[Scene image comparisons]
┌──

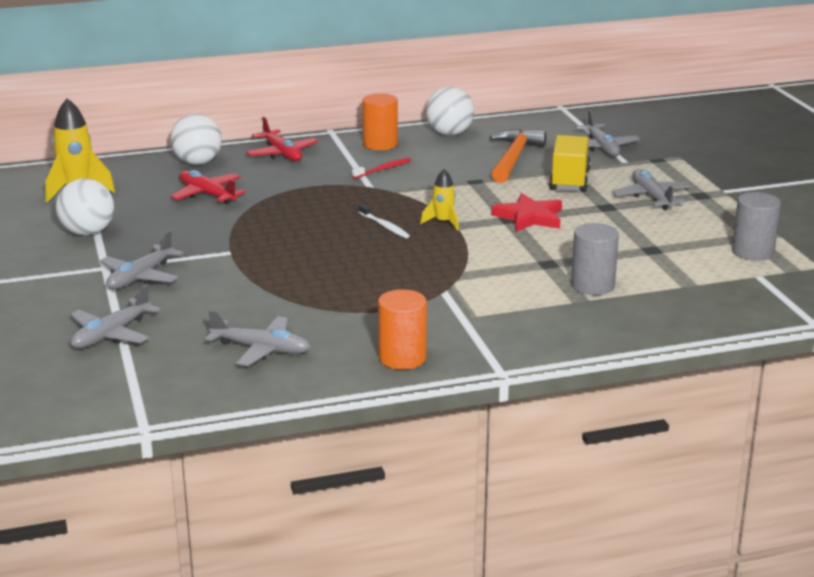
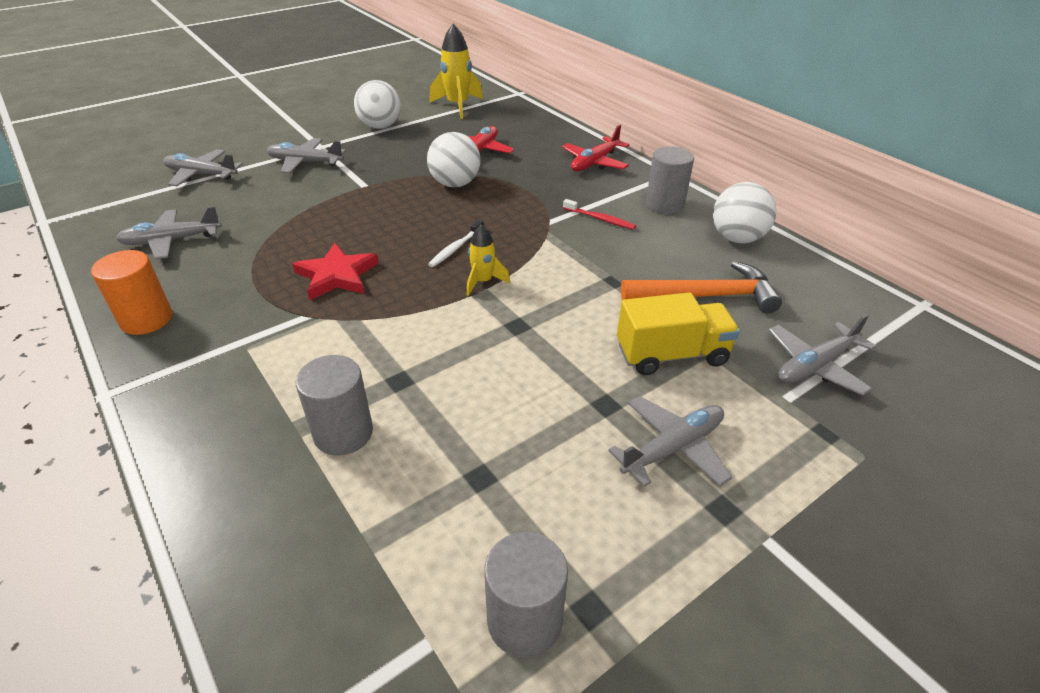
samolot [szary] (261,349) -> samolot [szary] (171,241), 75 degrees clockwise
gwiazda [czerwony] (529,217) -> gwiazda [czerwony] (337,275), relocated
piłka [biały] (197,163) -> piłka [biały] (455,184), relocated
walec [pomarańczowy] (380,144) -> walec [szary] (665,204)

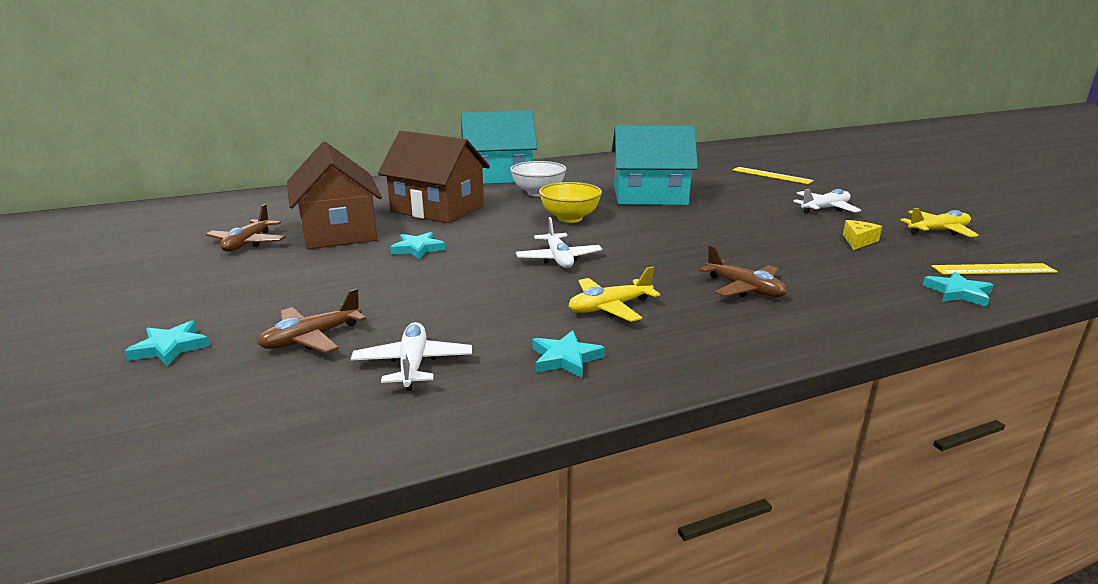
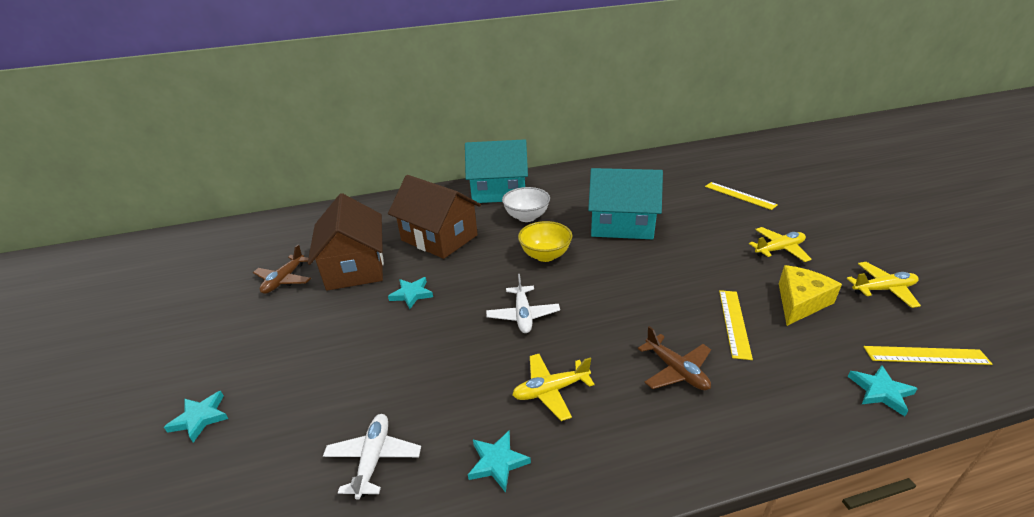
none -> linijka [żółty] (734,323)
samolot [biały] (825,209) -> samolot [żółty] (779,249)
ser [żółty] (858,241) -> ser [żółty] (800,302), x1.70
samolot [brązowy] (312,338) -> none

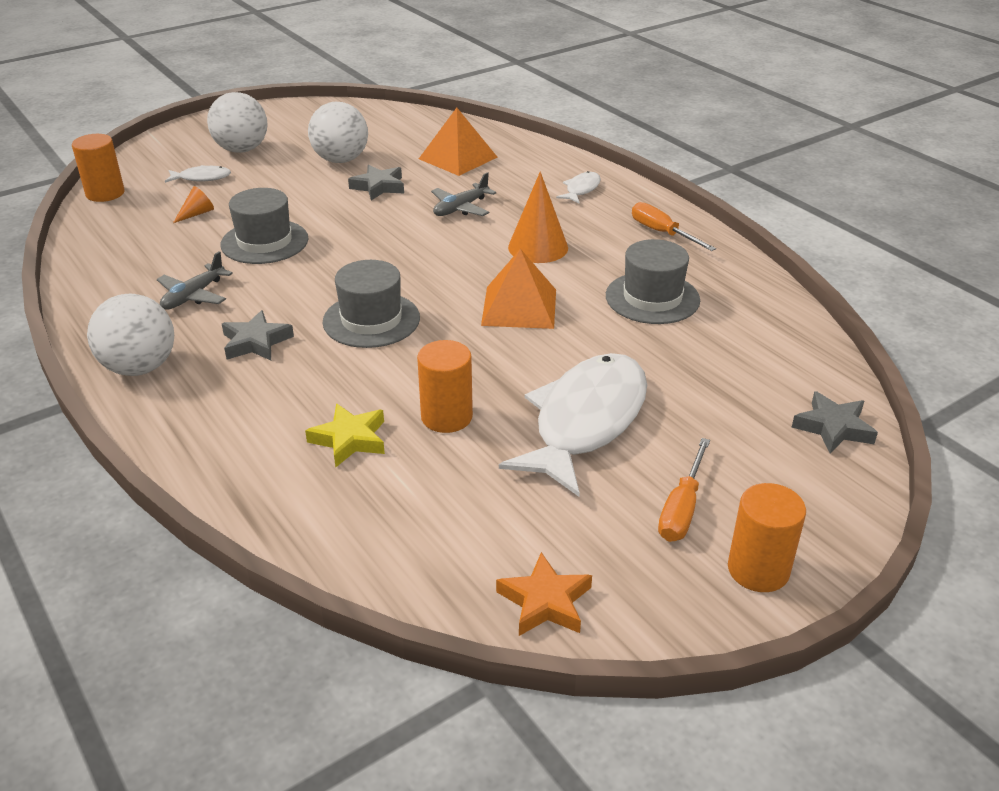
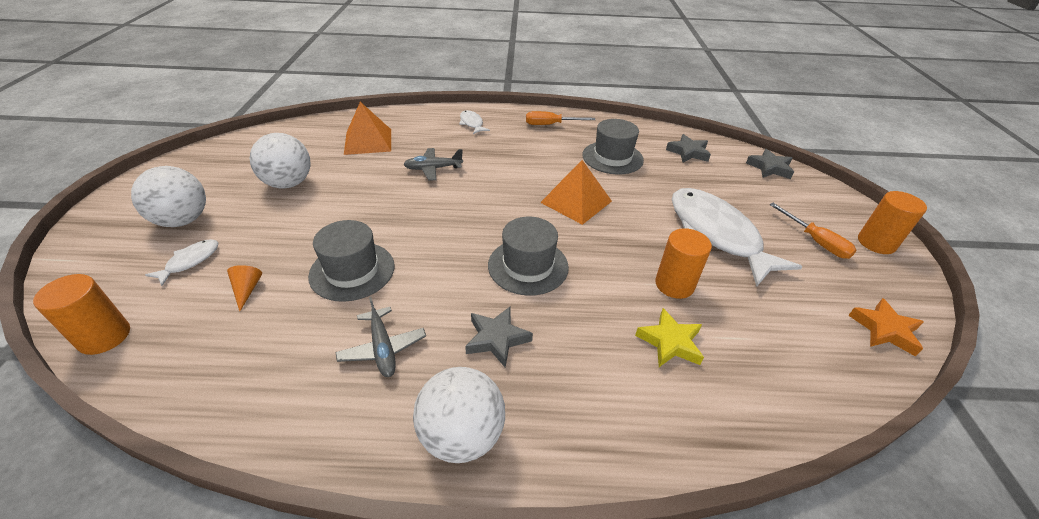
samolot [szary] (461,208) -> samolot [szary] (433,169), 90 degrees clockwise
gwiazda [szary] (379,187) -> gwiazda [szary] (688,152), relocated
stożek [pomarańczowy] (538,247) -> none

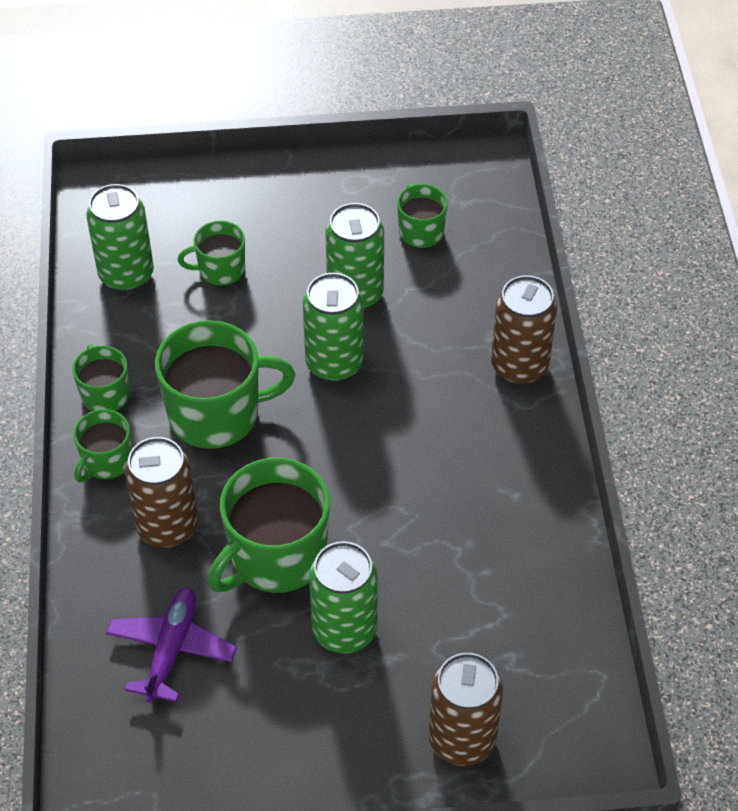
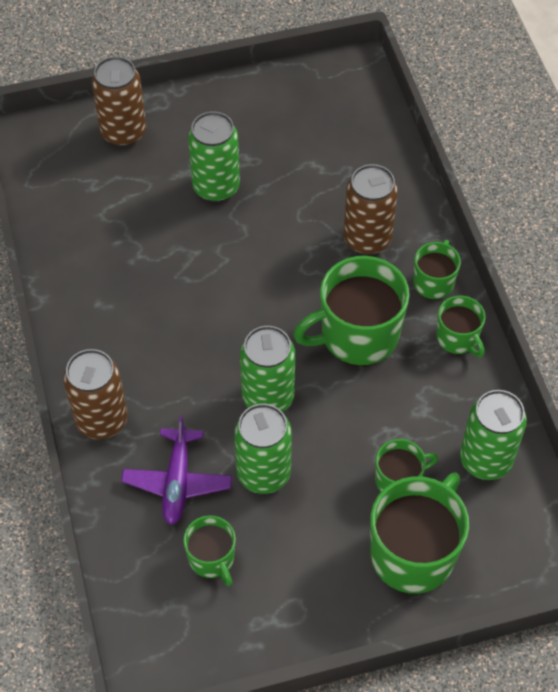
samolot [fioletowy] (171,649) -> samolot [fioletowy] (177,481), relocated
kubek [zielony] (276,556) -> kubek [zielony] (414,552), relocated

└──

# [ASSIGNED TASK]
The entries above need an exact copy without their pictures.

# [REPLY TO THE EXERCISE]
samolot [szary] (261,349) -> samolot [szary] (171,241), 75 degrees clockwise
gwiazda [czerwony] (529,217) -> gwiazda [czerwony] (337,275), relocated
piłka [biały] (197,163) -> piłka [biały] (455,184), relocated
walec [pomarańczowy] (380,144) -> walec [szary] (665,204)

none -> linijka [żółty] (734,323)
samolot [biały] (825,209) -> samolot [żółty] (779,249)
ser [żółty] (858,241) -> ser [żółty] (800,302), x1.70
samolot [brązowy] (312,338) -> none

samolot [szary] (461,208) -> samolot [szary] (433,169), 90 degrees clockwise
gwiazda [szary] (379,187) -> gwiazda [szary] (688,152), relocated
stożek [pomarańczowy] (538,247) -> none

samolot [fioletowy] (171,649) -> samolot [fioletowy] (177,481), relocated
kubek [zielony] (276,556) -> kubek [zielony] (414,552), relocated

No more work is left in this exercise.